- [What you need to do]: The word to find is "none". Copy each line of the material that contains it.

- [Task material]:
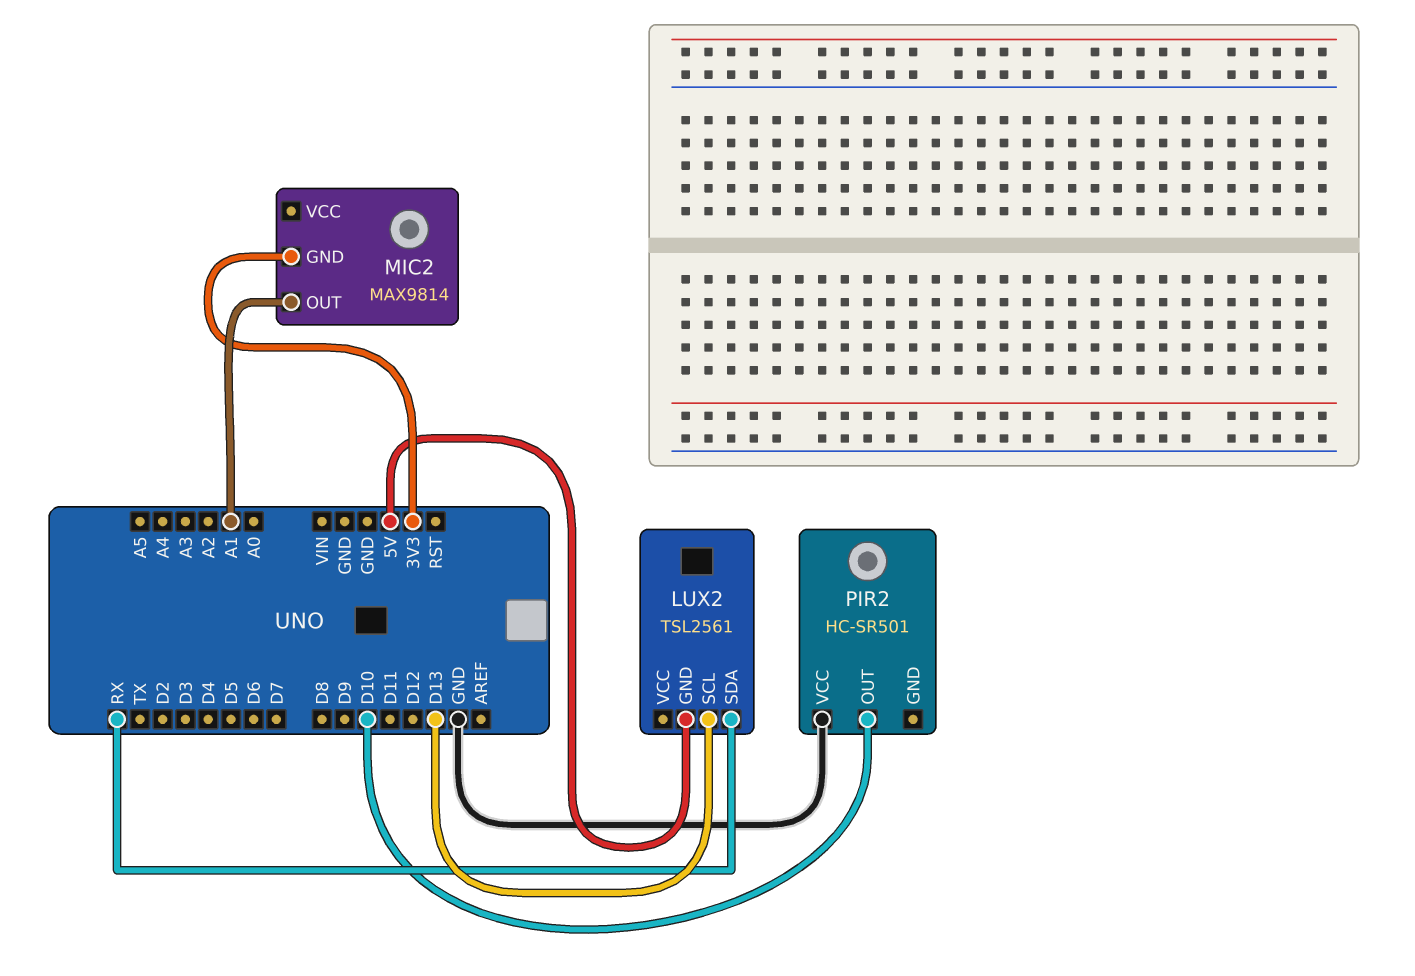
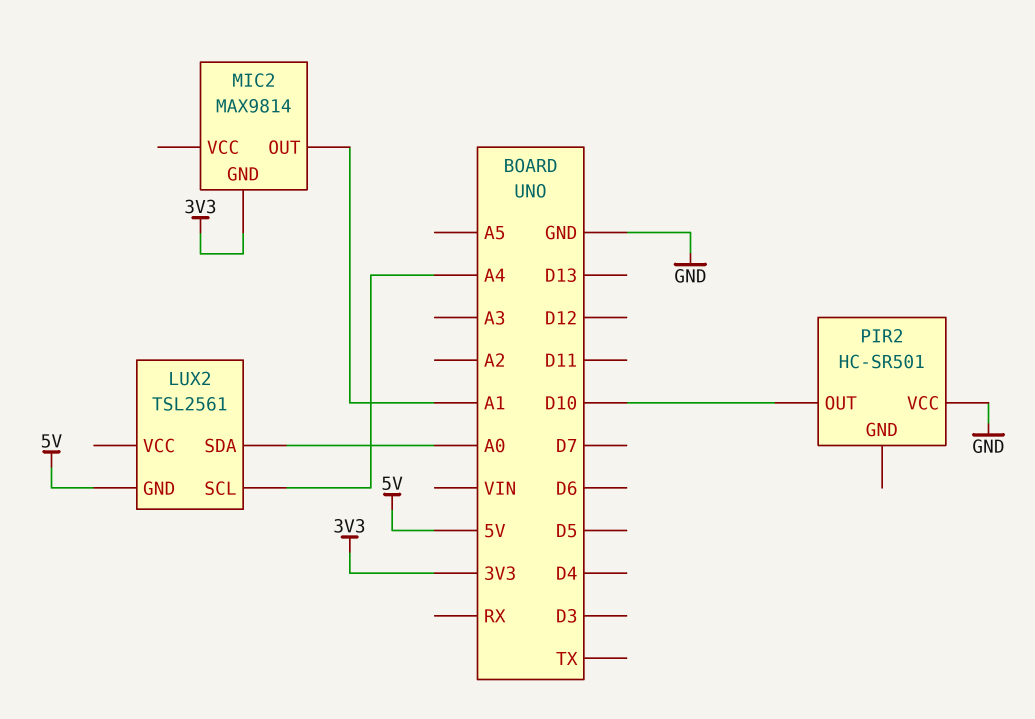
LUX2 pin SCL: D13 -> A4
LUX2 pin SDA: RX -> A0

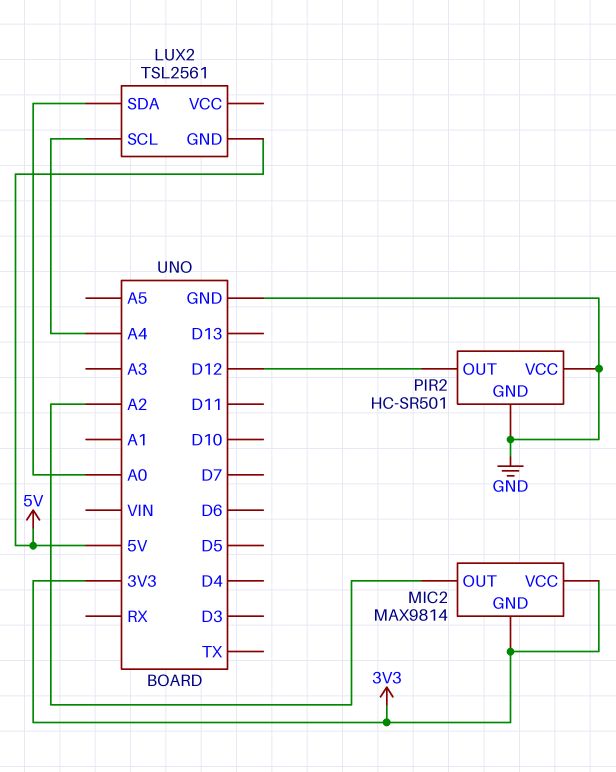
MIC2 pin OUT: A1 -> A2
MIC2 pin VCC: none -> 3V3
PIR2 pin GND: none -> GND
PIR2 pin OUT: D10 -> D12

- [Completed task]:
MIC2 pin VCC: none -> 3V3
PIR2 pin GND: none -> GND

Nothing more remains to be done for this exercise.